◆ Extracted data entries:
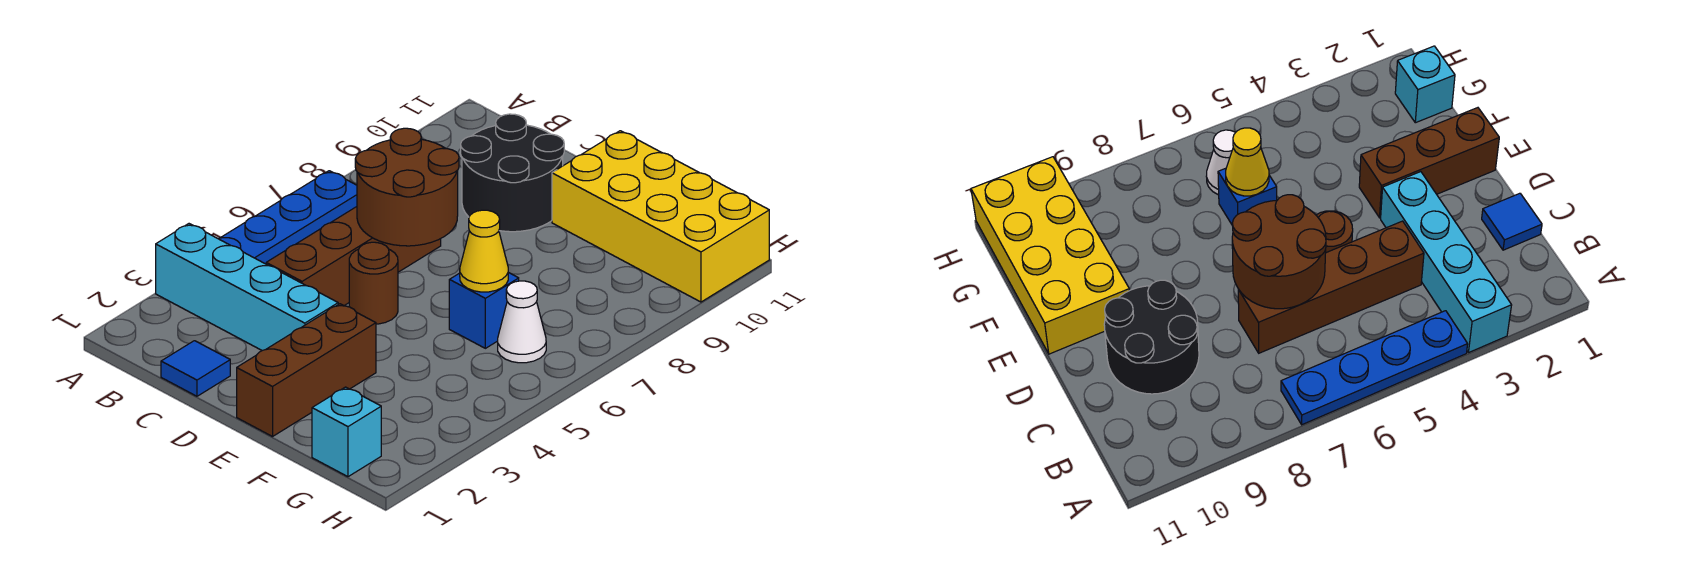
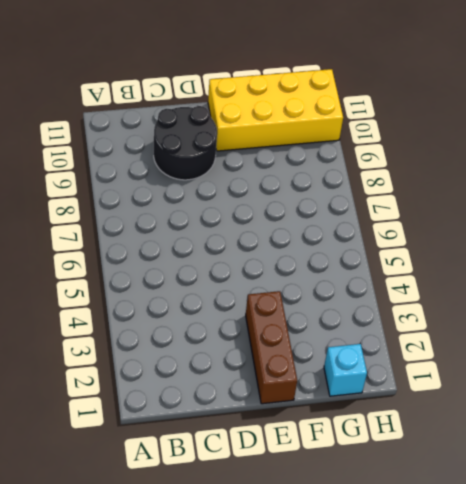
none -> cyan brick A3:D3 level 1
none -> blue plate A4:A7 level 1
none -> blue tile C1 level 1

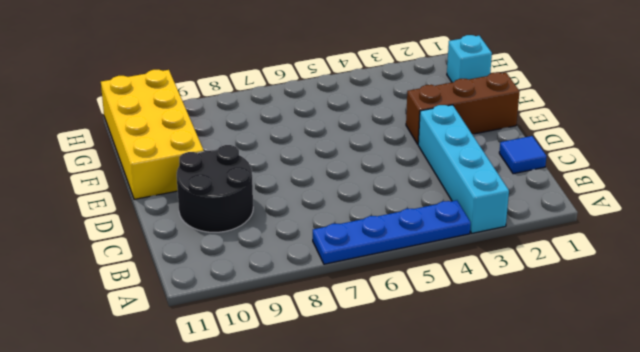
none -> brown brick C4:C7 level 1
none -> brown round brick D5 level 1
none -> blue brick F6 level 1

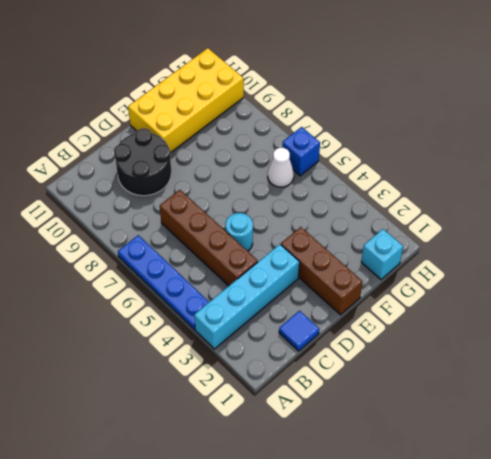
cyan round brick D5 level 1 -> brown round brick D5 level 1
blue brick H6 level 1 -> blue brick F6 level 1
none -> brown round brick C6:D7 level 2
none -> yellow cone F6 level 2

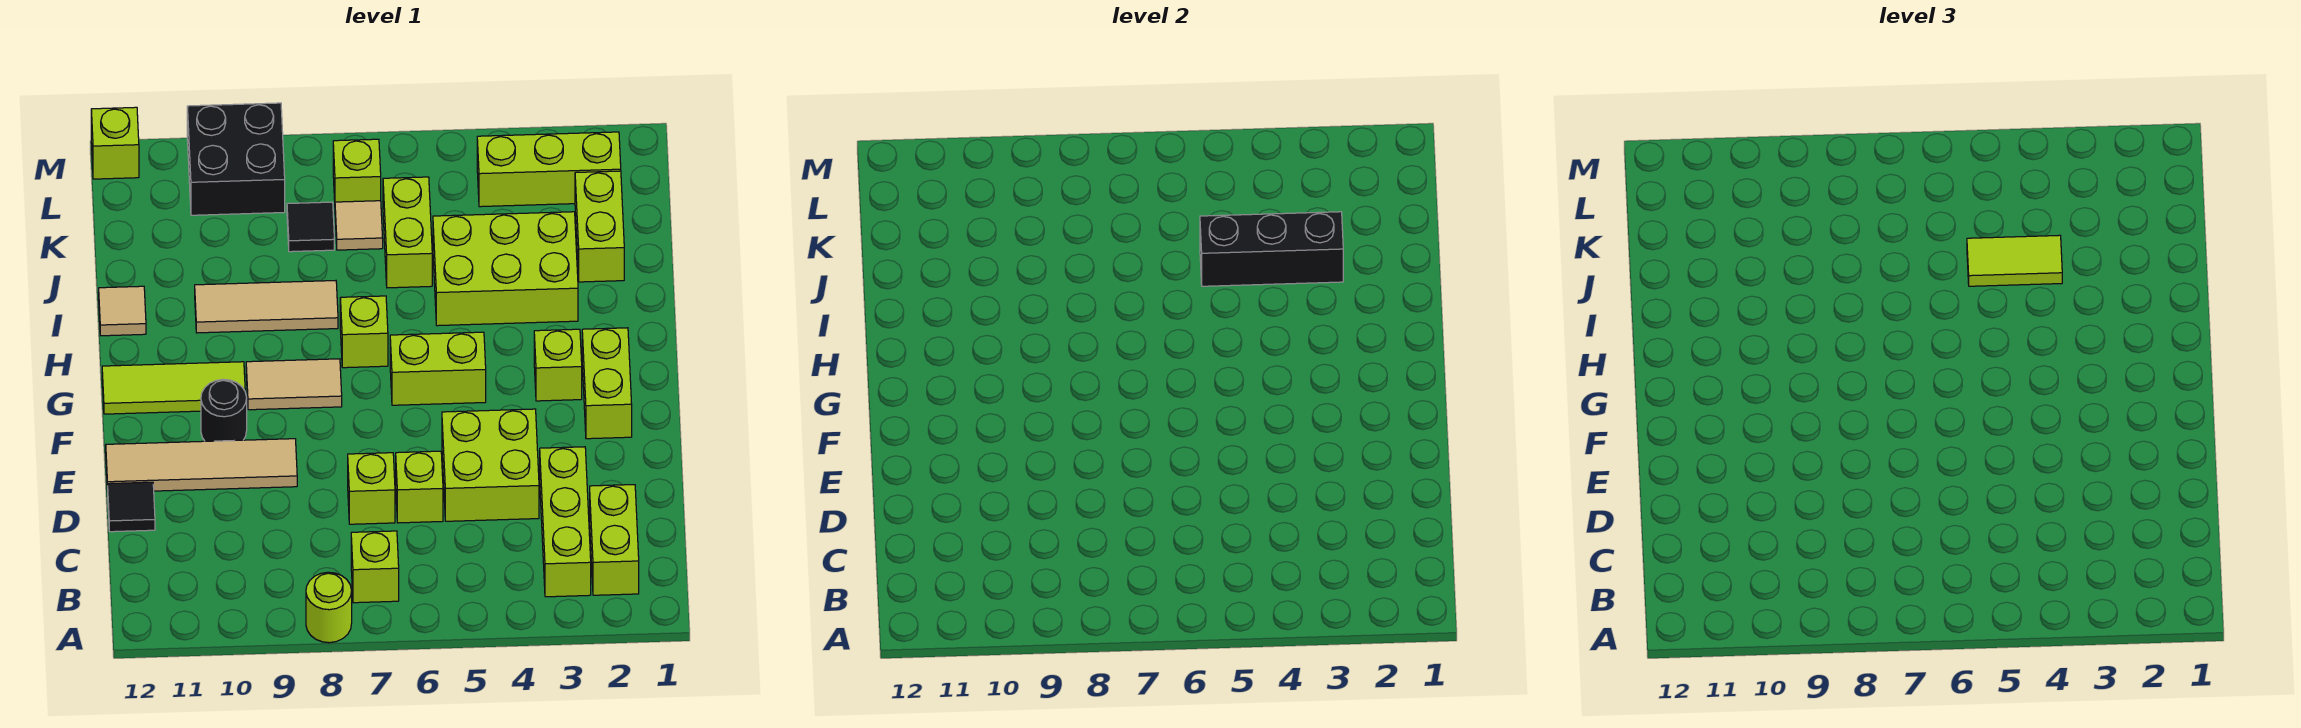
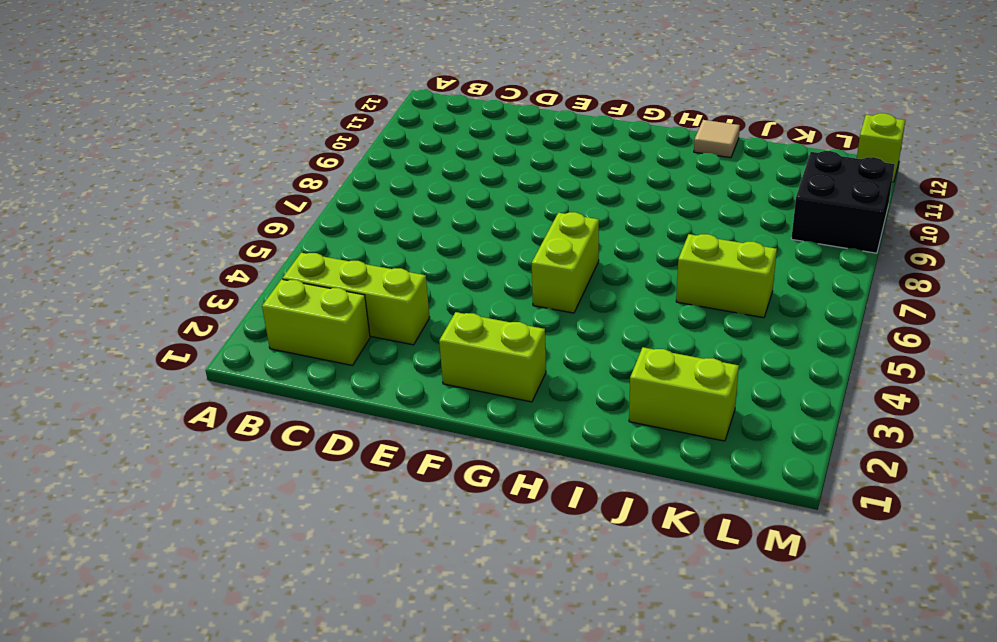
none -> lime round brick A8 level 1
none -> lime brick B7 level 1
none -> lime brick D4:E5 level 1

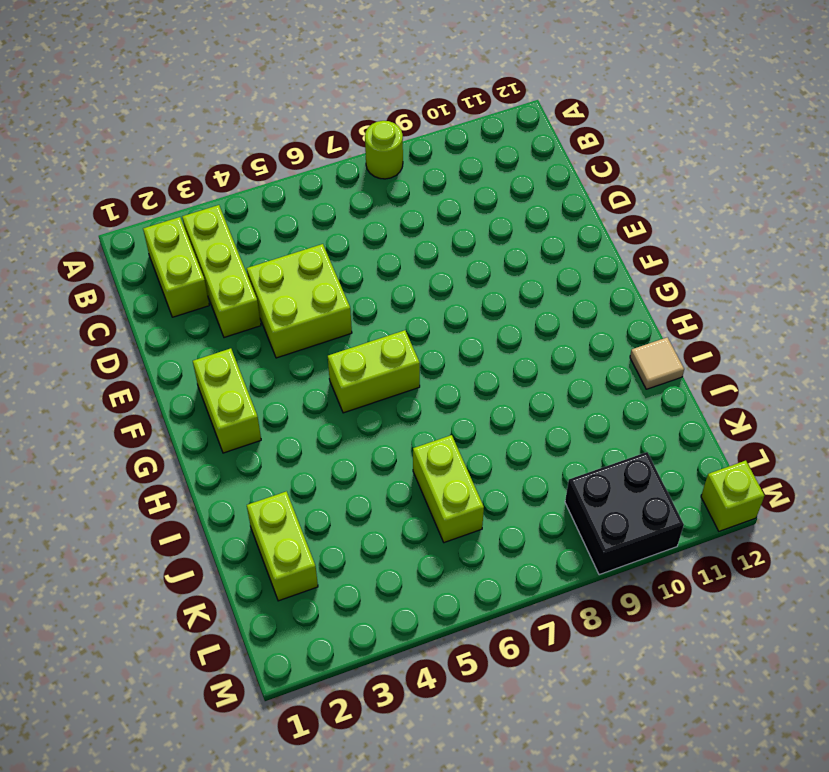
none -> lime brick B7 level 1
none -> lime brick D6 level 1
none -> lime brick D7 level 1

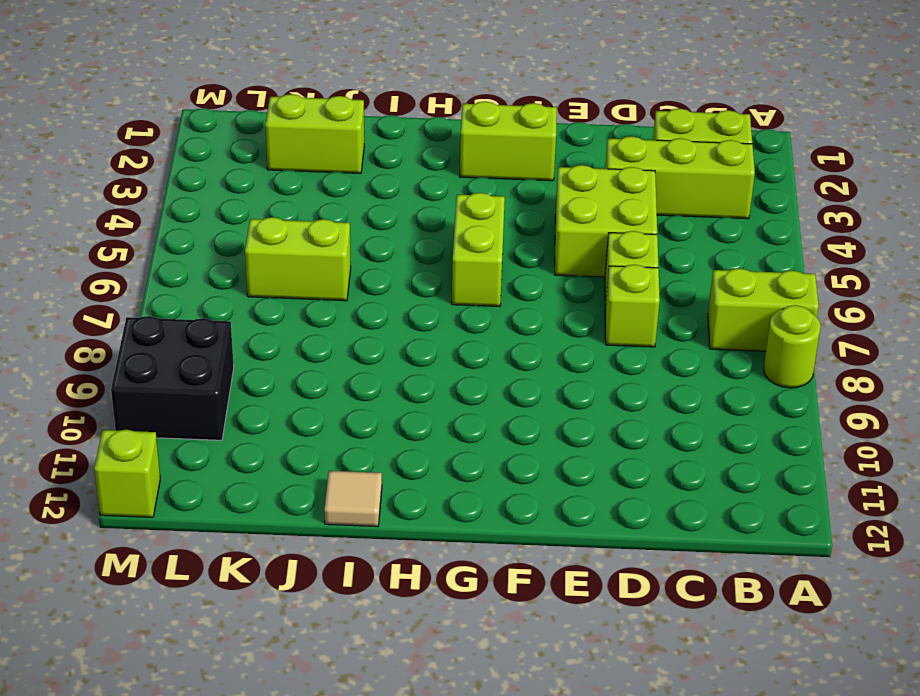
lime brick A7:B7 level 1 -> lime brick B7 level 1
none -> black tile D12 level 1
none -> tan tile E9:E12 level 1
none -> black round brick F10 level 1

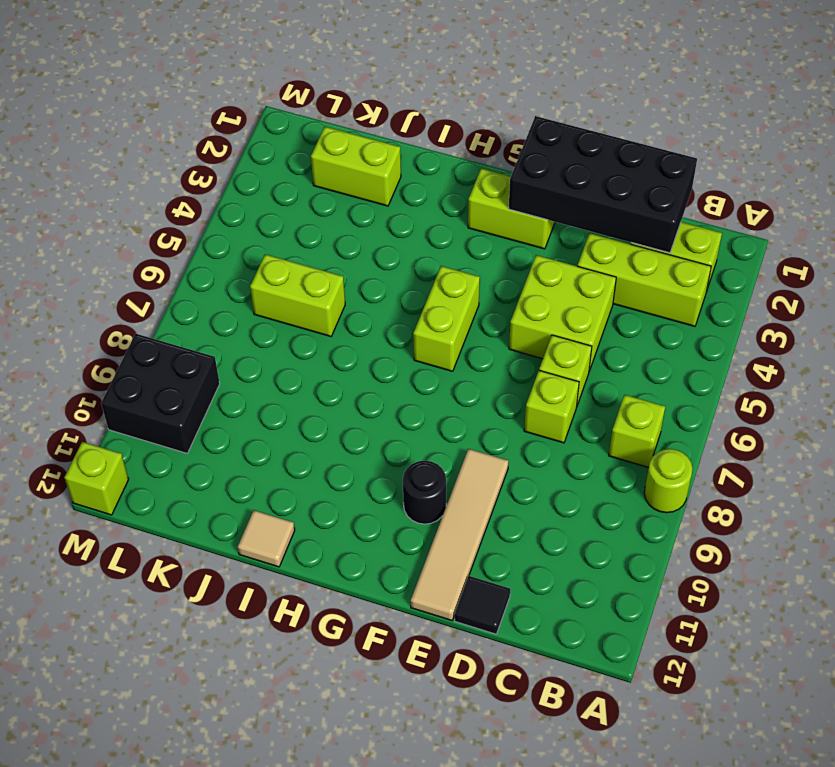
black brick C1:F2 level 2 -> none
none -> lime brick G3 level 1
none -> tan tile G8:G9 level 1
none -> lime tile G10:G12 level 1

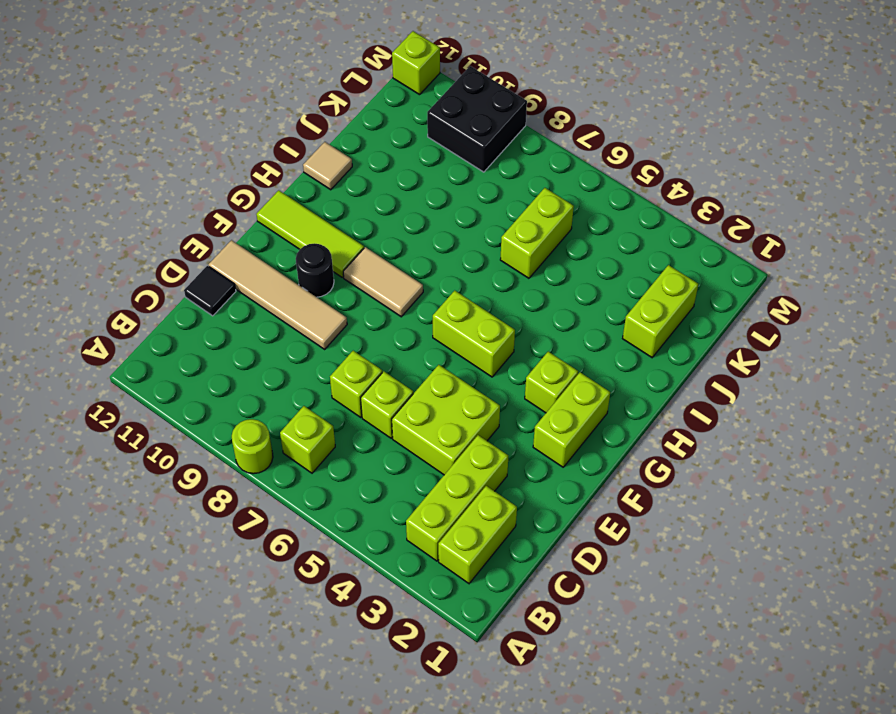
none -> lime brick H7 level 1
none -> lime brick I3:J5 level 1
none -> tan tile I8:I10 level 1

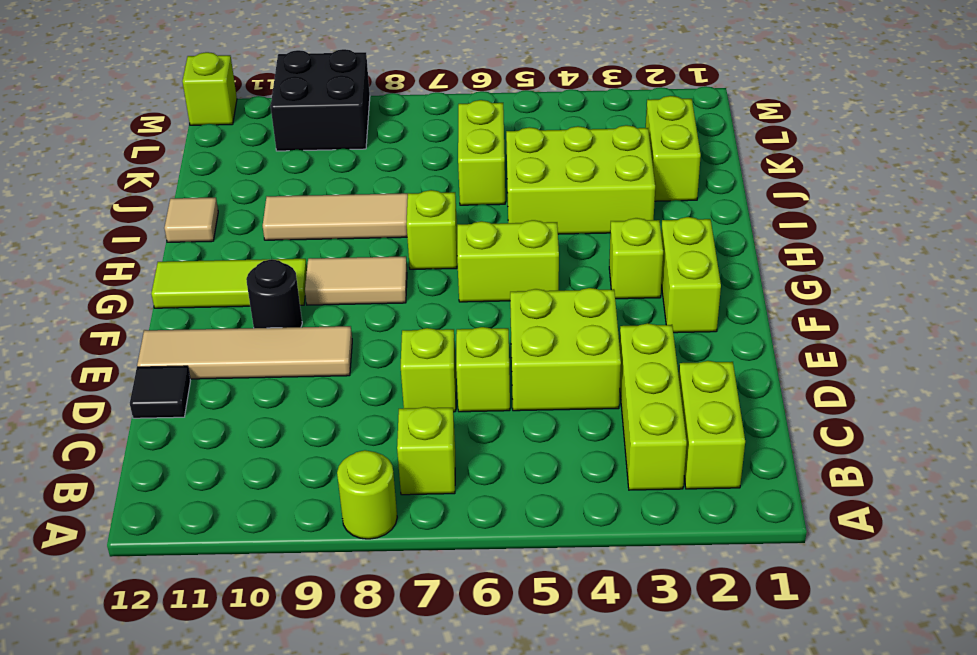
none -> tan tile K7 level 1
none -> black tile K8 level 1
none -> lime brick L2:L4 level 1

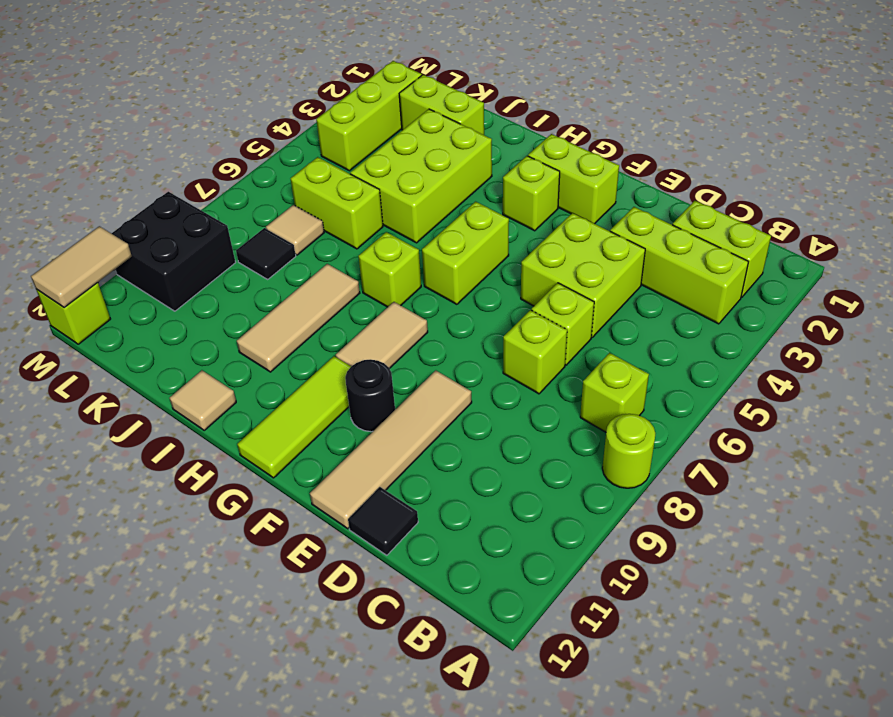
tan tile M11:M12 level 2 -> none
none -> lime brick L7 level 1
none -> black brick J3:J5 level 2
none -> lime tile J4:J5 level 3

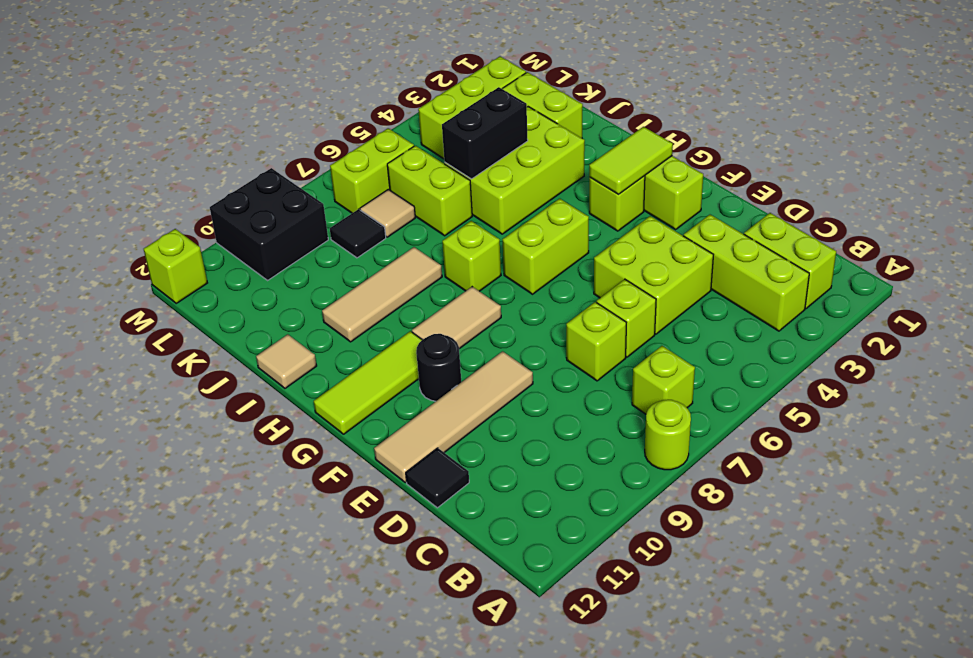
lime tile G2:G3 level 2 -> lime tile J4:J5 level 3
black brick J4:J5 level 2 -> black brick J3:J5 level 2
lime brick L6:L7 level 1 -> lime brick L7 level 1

◆ Exercise requirements: Return each entry exactly as it appears above, but exclude the pictures.

◆ Exercise response:
none -> cyan brick A3:D3 level 1
none -> blue plate A4:A7 level 1
none -> blue tile C1 level 1

none -> brown brick C4:C7 level 1
none -> brown round brick D5 level 1
none -> blue brick F6 level 1

cyan round brick D5 level 1 -> brown round brick D5 level 1
blue brick H6 level 1 -> blue brick F6 level 1
none -> brown round brick C6:D7 level 2
none -> yellow cone F6 level 2

none -> lime round brick A8 level 1
none -> lime brick B7 level 1
none -> lime brick D4:E5 level 1

none -> lime brick B7 level 1
none -> lime brick D6 level 1
none -> lime brick D7 level 1

lime brick A7:B7 level 1 -> lime brick B7 level 1
none -> black tile D12 level 1
none -> tan tile E9:E12 level 1
none -> black round brick F10 level 1

black brick C1:F2 level 2 -> none
none -> lime brick G3 level 1
none -> tan tile G8:G9 level 1
none -> lime tile G10:G12 level 1

none -> lime brick H7 level 1
none -> lime brick I3:J5 level 1
none -> tan tile I8:I10 level 1

none -> tan tile K7 level 1
none -> black tile K8 level 1
none -> lime brick L2:L4 level 1

tan tile M11:M12 level 2 -> none
none -> lime brick L7 level 1
none -> black brick J3:J5 level 2
none -> lime tile J4:J5 level 3

lime tile G2:G3 level 2 -> lime tile J4:J5 level 3
black brick J4:J5 level 2 -> black brick J3:J5 level 2
lime brick L6:L7 level 1 -> lime brick L7 level 1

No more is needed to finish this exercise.